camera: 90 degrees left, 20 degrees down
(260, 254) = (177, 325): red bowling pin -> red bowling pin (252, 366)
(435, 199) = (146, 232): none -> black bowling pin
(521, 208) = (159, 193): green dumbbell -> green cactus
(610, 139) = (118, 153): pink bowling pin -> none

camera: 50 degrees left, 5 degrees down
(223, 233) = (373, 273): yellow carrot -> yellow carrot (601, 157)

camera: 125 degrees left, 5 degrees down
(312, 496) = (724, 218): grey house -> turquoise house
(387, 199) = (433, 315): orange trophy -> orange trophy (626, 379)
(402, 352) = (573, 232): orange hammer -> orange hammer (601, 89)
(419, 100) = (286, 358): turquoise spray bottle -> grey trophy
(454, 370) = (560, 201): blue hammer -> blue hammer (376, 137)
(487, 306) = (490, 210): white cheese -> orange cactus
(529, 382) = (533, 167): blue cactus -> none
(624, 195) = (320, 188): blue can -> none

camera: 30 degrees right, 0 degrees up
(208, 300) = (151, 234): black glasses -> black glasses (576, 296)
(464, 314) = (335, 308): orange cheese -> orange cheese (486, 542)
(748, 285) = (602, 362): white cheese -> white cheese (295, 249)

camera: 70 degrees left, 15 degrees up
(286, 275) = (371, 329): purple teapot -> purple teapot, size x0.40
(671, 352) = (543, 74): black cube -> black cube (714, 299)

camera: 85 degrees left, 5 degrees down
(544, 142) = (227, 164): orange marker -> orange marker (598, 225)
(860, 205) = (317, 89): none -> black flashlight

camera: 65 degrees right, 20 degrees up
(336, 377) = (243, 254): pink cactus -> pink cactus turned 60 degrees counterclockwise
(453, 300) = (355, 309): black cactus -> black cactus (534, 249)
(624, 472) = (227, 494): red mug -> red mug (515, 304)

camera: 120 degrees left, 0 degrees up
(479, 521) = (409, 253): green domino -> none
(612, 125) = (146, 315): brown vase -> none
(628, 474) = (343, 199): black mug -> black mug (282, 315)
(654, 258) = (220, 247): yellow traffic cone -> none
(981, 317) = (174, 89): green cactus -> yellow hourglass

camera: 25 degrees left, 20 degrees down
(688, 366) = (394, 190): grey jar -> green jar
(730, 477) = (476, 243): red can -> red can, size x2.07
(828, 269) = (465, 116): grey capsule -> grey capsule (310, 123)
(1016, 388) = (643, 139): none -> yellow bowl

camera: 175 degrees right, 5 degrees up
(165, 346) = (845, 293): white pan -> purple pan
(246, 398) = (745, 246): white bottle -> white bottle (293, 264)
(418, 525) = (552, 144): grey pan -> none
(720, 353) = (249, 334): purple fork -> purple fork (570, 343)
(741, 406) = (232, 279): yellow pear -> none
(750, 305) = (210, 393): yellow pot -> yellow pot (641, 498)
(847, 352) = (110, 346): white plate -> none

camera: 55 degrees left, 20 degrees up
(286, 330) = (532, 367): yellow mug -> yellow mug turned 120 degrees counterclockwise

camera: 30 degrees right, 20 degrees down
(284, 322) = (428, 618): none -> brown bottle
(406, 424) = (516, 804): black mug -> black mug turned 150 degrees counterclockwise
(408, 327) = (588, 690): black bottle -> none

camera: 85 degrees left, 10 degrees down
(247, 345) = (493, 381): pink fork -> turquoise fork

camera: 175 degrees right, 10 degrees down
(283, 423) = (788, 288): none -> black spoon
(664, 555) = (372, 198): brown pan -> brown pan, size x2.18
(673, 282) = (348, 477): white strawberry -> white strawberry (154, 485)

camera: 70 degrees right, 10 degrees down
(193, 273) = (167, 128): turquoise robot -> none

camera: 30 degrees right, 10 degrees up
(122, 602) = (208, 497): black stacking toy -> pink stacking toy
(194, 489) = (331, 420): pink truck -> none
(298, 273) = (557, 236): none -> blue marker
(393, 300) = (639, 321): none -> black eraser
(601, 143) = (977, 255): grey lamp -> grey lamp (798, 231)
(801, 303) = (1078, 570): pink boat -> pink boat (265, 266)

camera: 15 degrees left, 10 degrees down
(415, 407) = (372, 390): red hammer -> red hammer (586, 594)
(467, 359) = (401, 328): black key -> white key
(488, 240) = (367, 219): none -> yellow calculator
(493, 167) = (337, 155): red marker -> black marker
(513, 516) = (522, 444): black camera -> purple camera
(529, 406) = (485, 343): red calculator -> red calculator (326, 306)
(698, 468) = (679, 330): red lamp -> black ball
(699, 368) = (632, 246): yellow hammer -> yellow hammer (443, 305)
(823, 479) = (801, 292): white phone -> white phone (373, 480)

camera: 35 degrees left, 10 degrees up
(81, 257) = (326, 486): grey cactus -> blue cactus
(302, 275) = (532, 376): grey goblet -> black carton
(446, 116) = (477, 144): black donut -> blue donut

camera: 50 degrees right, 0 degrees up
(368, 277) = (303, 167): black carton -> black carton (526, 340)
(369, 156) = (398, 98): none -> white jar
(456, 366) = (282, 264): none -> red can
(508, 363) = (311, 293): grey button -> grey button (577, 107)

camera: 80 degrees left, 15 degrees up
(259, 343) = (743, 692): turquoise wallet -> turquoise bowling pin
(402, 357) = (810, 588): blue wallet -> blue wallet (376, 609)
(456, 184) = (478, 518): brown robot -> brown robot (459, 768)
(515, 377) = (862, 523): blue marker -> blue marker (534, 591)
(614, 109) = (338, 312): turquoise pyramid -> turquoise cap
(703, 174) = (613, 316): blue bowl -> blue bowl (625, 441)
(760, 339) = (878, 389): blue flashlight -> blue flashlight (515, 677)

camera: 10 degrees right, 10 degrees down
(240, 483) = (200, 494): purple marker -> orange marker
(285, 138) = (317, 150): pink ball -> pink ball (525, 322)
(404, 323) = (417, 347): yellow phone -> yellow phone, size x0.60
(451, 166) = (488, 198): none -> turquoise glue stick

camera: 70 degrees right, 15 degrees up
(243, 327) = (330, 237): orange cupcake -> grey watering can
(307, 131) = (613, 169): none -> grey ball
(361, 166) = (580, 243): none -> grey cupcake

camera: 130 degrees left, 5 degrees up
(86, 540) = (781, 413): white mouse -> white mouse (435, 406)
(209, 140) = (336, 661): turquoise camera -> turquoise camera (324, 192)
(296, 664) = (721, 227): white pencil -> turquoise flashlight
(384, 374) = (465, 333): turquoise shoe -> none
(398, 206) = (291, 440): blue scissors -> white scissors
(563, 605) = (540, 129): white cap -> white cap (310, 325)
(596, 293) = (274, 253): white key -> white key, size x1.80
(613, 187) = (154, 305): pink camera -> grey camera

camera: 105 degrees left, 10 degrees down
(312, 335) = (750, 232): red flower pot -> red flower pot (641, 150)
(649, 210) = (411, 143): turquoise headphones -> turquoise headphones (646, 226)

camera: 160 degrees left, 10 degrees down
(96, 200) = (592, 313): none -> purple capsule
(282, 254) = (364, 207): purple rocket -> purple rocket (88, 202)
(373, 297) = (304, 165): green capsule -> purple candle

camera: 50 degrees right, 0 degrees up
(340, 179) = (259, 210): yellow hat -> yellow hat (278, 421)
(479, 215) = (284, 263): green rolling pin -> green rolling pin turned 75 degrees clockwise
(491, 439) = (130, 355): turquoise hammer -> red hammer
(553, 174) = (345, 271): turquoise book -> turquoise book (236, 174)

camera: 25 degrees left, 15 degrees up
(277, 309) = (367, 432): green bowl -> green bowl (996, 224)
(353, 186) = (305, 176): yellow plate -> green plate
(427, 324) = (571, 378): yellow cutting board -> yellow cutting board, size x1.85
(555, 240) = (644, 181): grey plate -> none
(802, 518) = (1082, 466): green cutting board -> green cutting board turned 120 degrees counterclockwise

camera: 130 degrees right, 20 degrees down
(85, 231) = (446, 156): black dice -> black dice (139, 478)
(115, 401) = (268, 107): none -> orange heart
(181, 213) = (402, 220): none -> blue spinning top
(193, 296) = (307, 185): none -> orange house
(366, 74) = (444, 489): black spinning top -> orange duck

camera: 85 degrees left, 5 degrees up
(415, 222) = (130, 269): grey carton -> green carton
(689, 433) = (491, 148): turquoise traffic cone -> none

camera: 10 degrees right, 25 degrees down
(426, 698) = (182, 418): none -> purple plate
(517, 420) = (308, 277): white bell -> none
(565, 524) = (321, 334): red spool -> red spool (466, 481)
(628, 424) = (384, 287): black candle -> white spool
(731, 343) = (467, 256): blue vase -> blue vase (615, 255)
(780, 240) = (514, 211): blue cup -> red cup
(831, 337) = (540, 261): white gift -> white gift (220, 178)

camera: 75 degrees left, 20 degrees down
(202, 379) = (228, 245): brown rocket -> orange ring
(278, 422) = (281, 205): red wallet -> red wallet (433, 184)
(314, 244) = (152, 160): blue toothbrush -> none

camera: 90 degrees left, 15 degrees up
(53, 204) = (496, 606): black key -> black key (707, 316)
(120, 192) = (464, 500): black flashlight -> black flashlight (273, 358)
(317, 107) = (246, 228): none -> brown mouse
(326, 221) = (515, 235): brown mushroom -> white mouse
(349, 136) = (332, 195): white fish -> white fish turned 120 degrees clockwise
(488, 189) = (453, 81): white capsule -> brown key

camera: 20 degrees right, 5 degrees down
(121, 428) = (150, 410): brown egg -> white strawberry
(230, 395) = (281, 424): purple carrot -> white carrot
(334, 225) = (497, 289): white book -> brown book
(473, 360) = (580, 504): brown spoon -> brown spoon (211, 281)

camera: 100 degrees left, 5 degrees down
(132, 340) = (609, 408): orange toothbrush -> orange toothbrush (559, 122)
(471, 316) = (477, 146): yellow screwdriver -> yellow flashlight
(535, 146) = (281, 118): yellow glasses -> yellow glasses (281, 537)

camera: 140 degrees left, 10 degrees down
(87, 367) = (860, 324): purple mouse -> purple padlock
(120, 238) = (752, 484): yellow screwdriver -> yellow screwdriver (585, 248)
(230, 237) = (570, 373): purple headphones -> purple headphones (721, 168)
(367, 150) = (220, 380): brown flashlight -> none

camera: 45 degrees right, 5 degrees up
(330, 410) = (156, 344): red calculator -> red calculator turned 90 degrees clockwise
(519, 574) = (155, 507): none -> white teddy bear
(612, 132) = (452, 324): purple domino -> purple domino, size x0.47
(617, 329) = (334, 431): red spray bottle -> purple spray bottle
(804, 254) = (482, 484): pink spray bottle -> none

++++++++++

TASK OBJECTIVE:
Copy out precisely the lines from the line with "camera: 25 degrees left, 15 degrees up" to the line with "camera: 85 degrees left, 5 degrees up" in the material above, including those two lines and omitting all the rest.

RESPONSE TO THIS EXERCISE:
camera: 25 degrees left, 15 degrees up
(277, 309) = (367, 432): green bowl -> green bowl (996, 224)
(353, 186) = (305, 176): yellow plate -> green plate
(427, 324) = (571, 378): yellow cutting board -> yellow cutting board, size x1.85
(555, 240) = (644, 181): grey plate -> none
(802, 518) = (1082, 466): green cutting board -> green cutting board turned 120 degrees counterclockwise

camera: 130 degrees right, 20 degrees down
(85, 231) = (446, 156): black dice -> black dice (139, 478)
(115, 401) = (268, 107): none -> orange heart
(181, 213) = (402, 220): none -> blue spinning top
(193, 296) = (307, 185): none -> orange house
(366, 74) = (444, 489): black spinning top -> orange duck

camera: 85 degrees left, 5 degrees up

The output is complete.